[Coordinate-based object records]

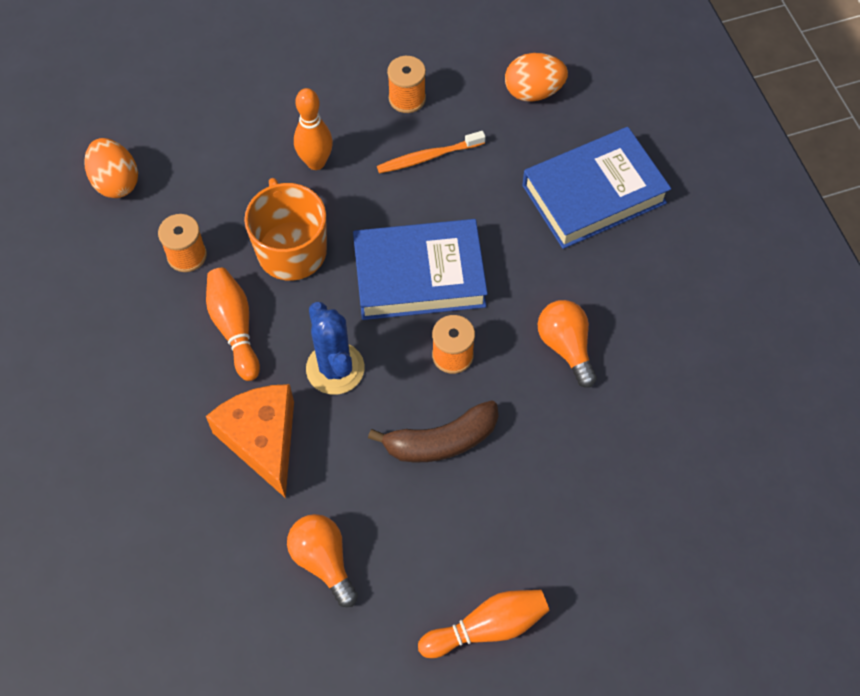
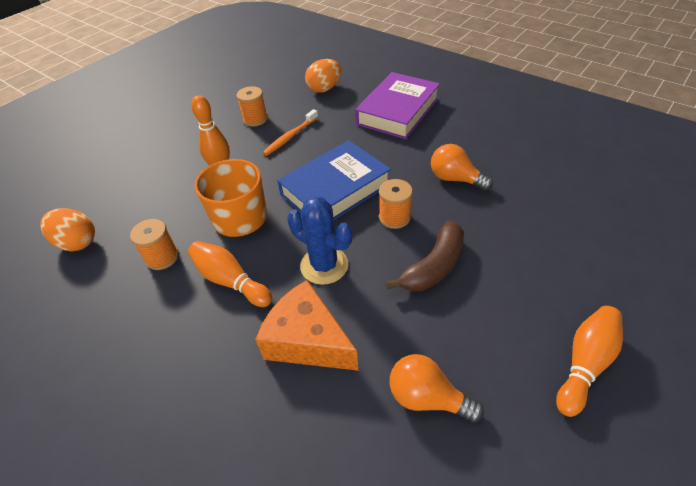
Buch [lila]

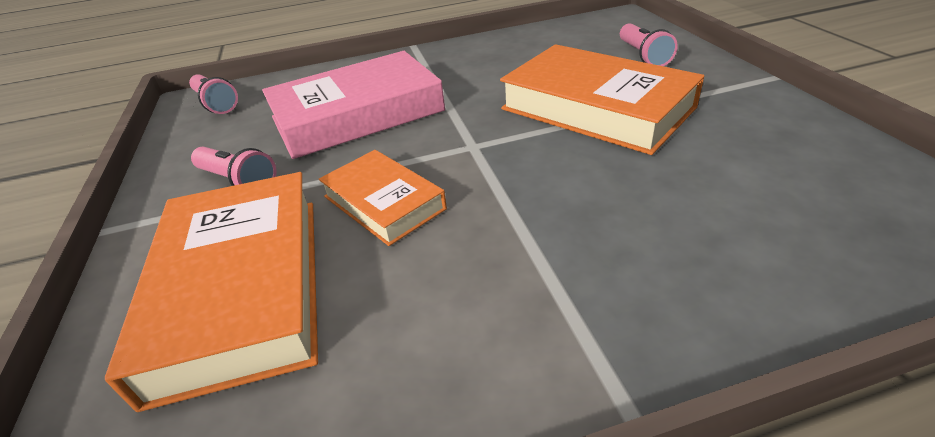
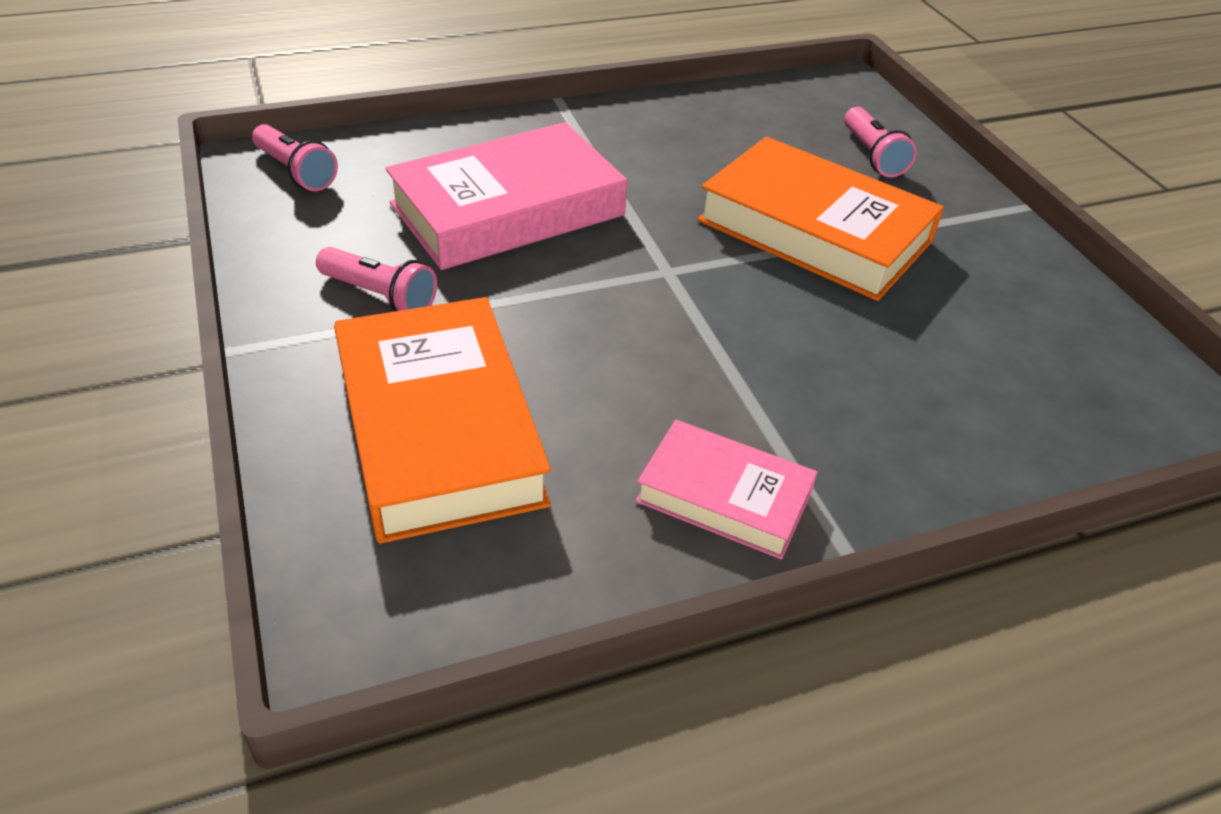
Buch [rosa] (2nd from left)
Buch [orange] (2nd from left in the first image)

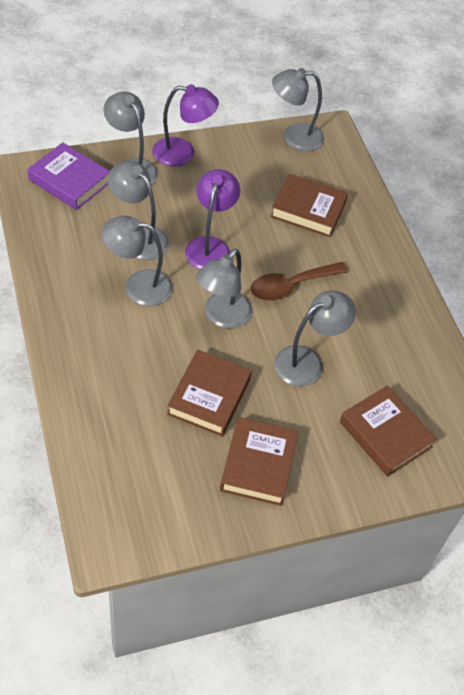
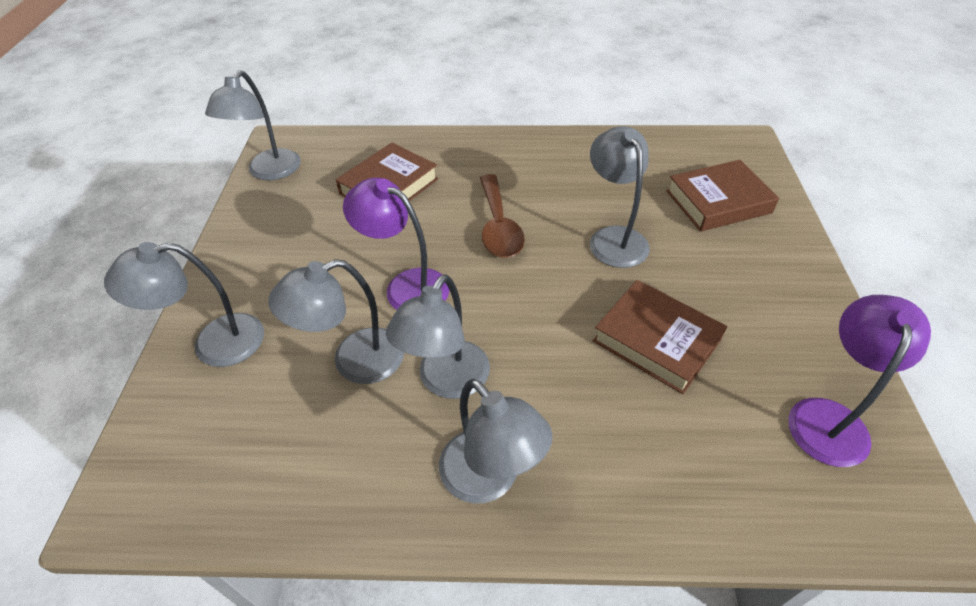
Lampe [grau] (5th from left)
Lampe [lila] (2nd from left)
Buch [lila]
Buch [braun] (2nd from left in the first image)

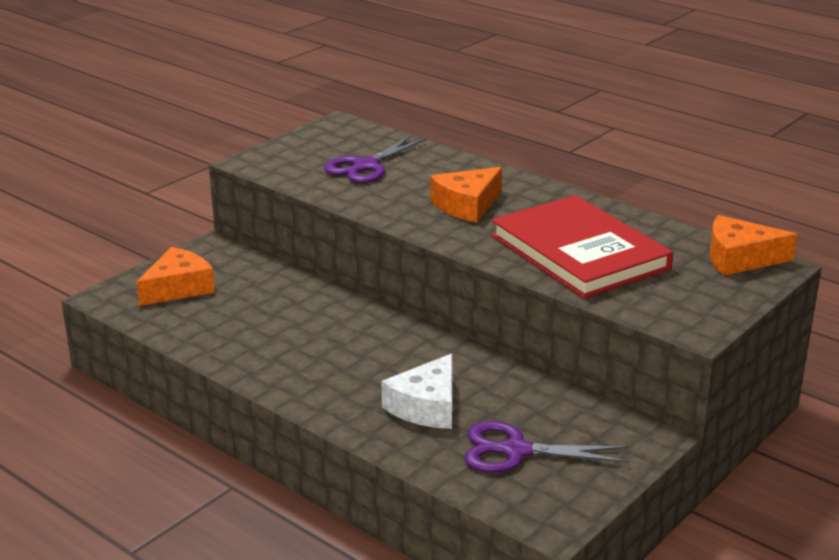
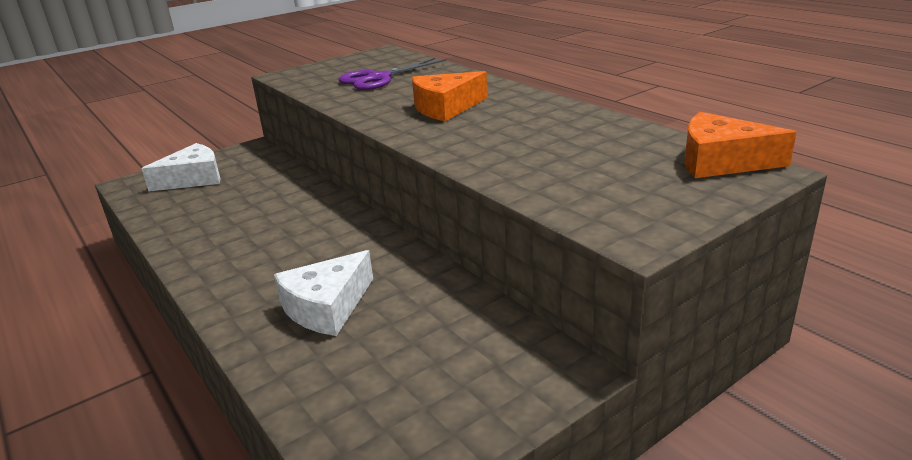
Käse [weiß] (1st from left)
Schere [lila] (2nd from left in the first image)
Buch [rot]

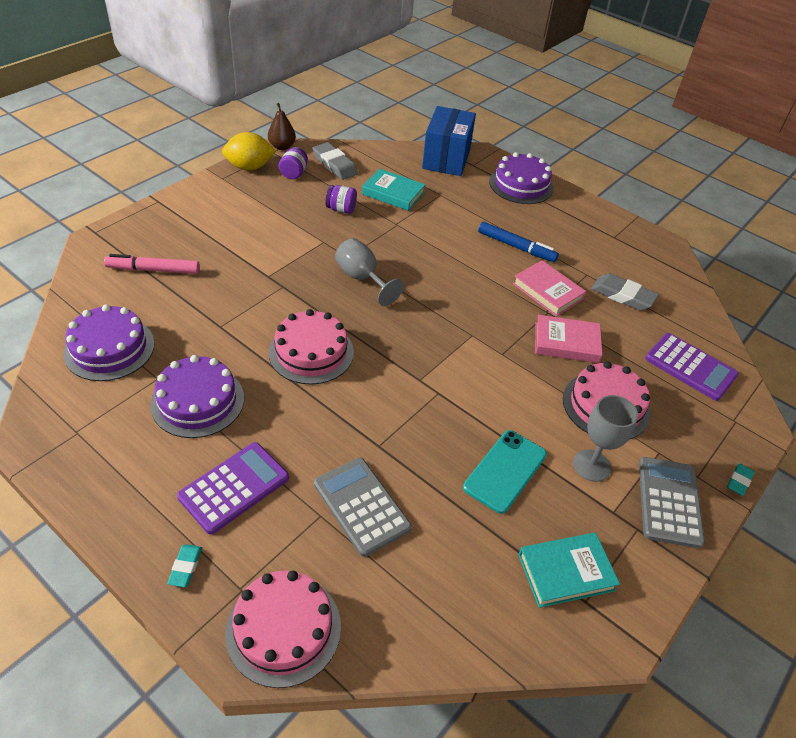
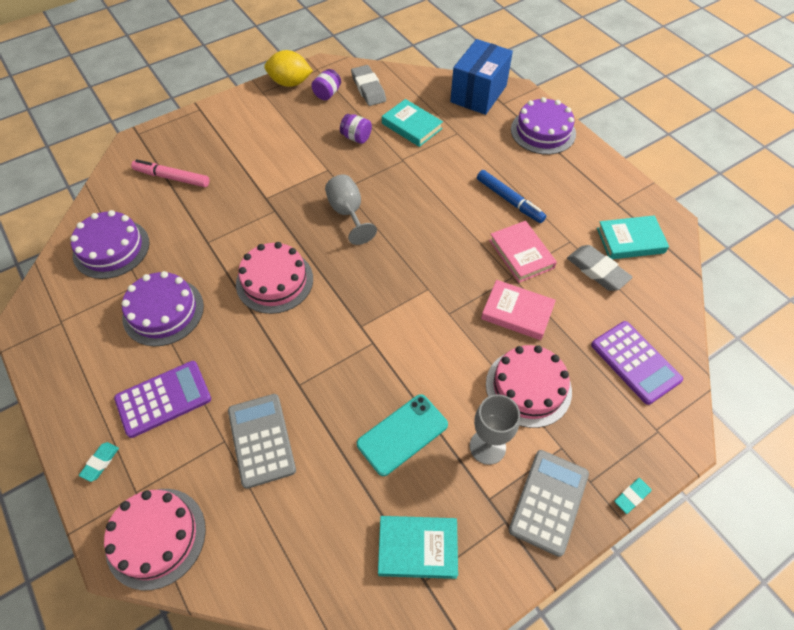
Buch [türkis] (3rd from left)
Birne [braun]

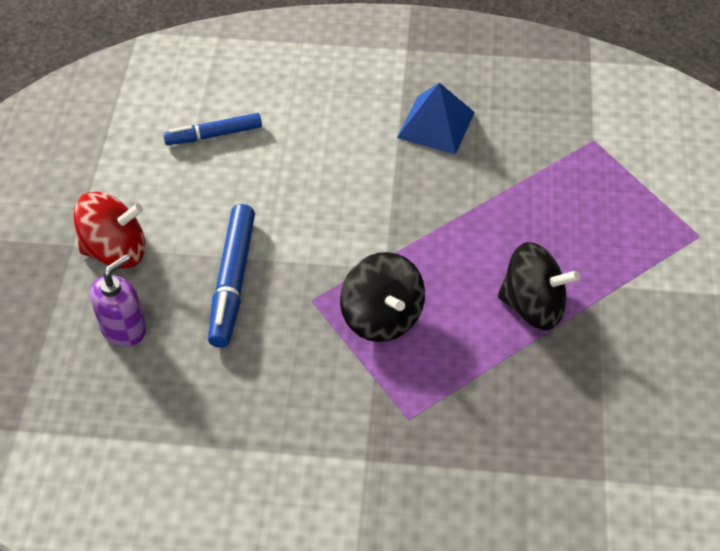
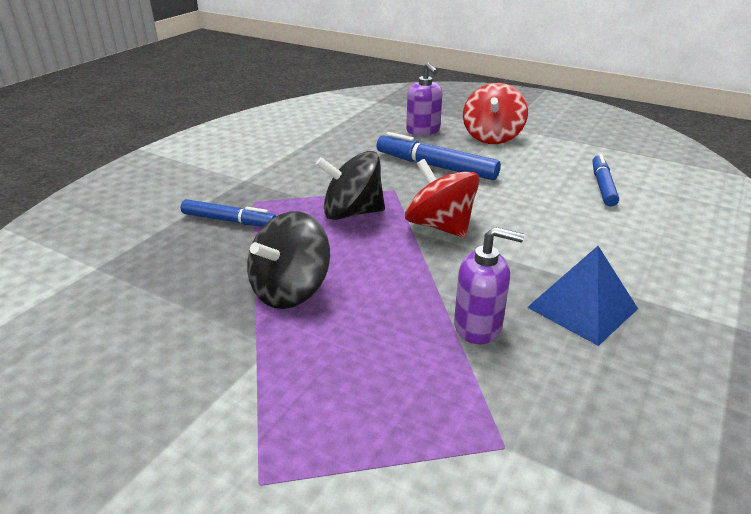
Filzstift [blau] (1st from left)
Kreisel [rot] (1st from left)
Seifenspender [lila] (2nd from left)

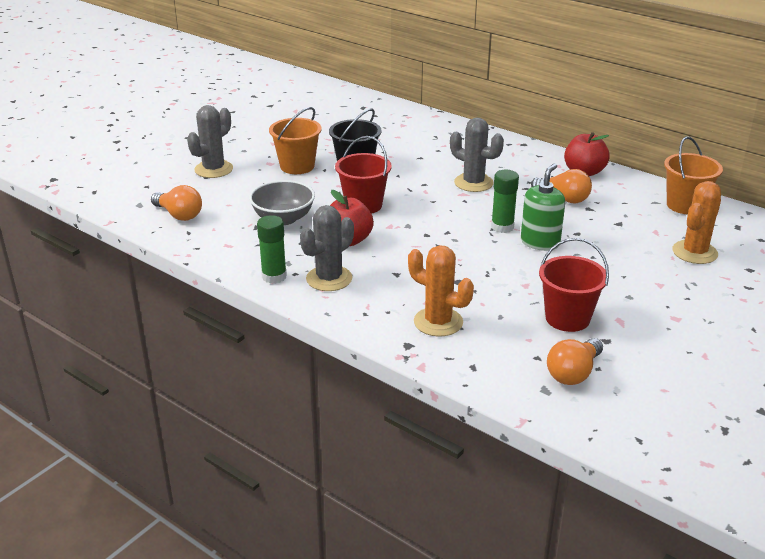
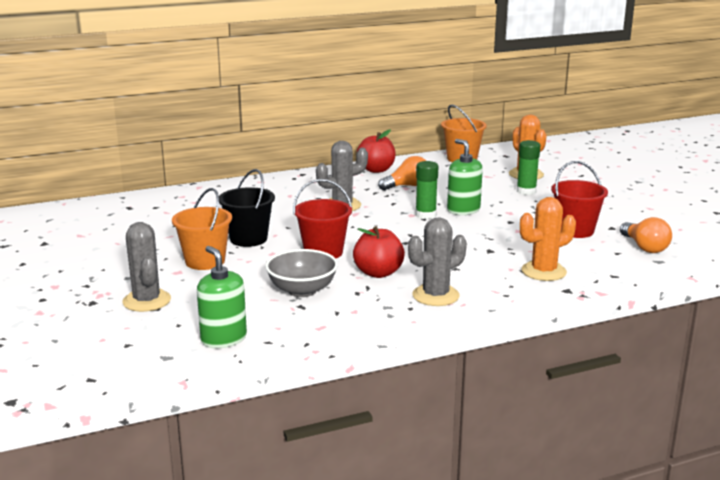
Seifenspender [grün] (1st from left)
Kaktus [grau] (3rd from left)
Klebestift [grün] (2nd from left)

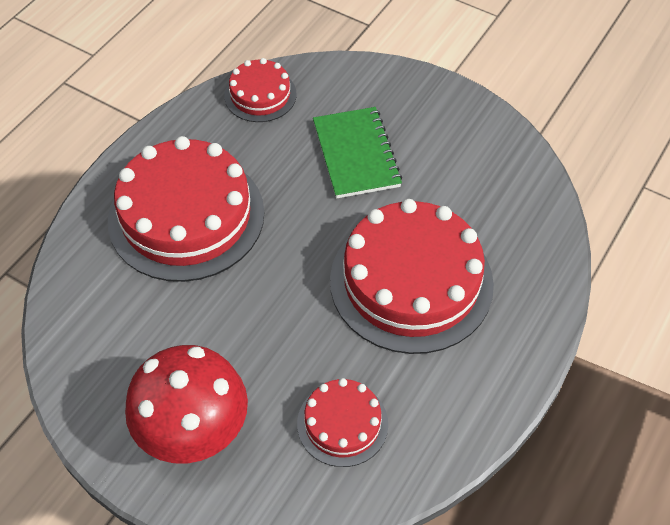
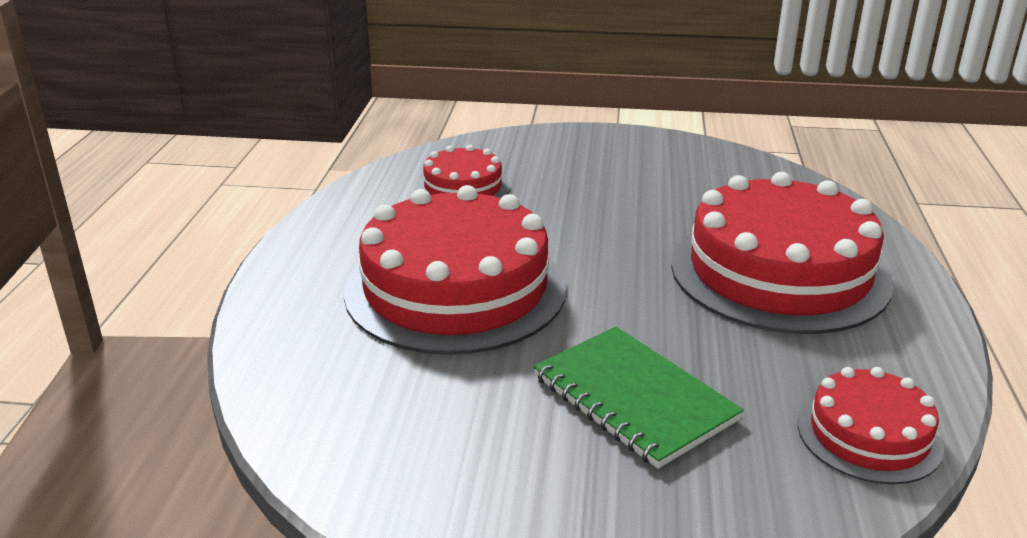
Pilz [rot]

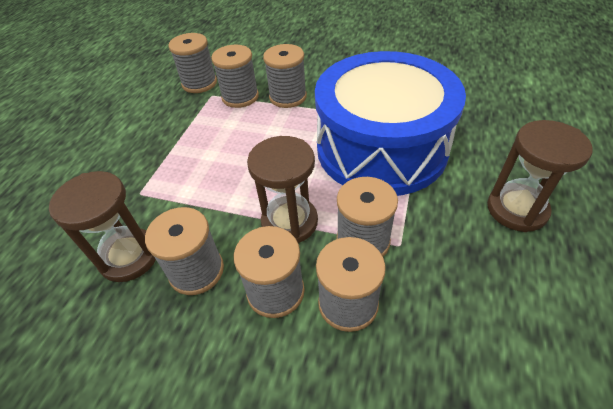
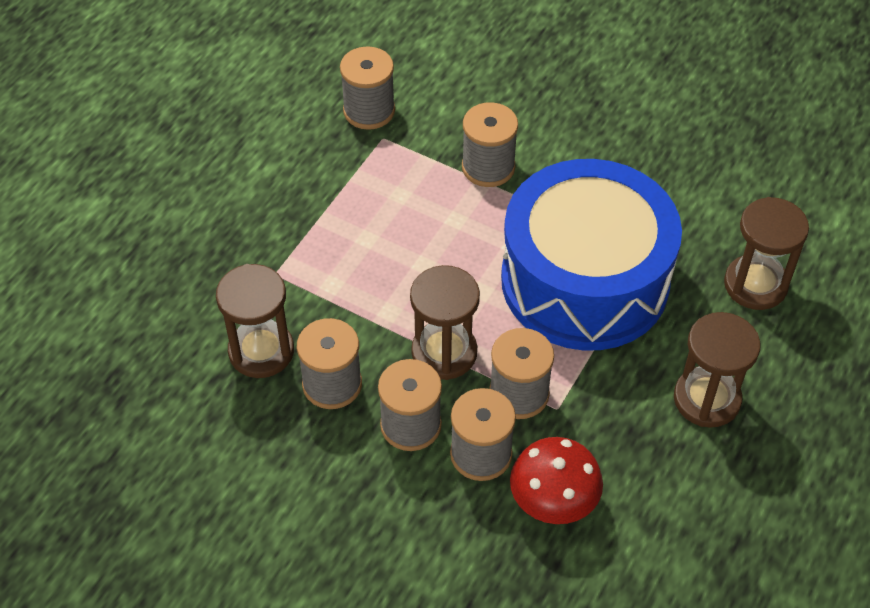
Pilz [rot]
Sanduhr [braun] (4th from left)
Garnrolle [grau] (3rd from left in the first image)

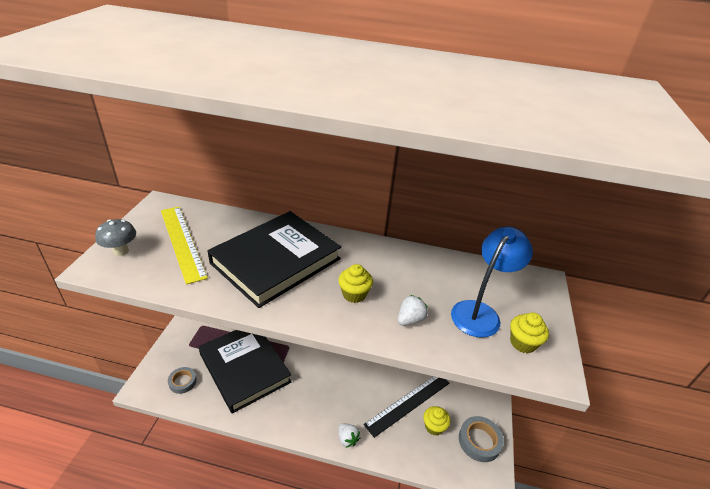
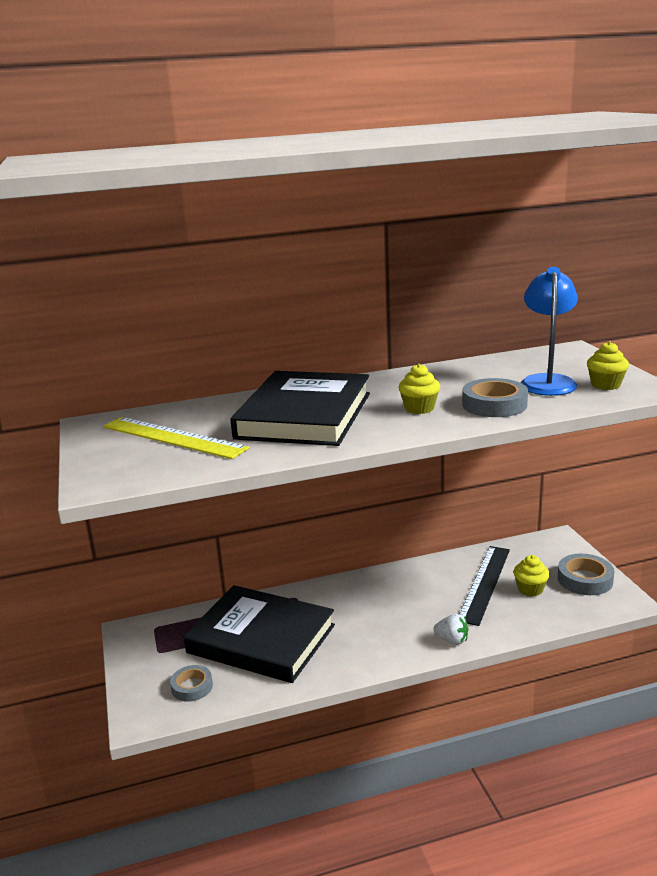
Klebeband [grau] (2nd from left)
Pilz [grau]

* **Task description**: Go through the entries above and copy each line with "image" in it.

* **Result of this task**:
Buch [orange] (2nd from left in the first image)
Buch [braun] (2nd from left in the first image)
Schere [lila] (2nd from left in the first image)
Garnrolle [grau] (3rd from left in the first image)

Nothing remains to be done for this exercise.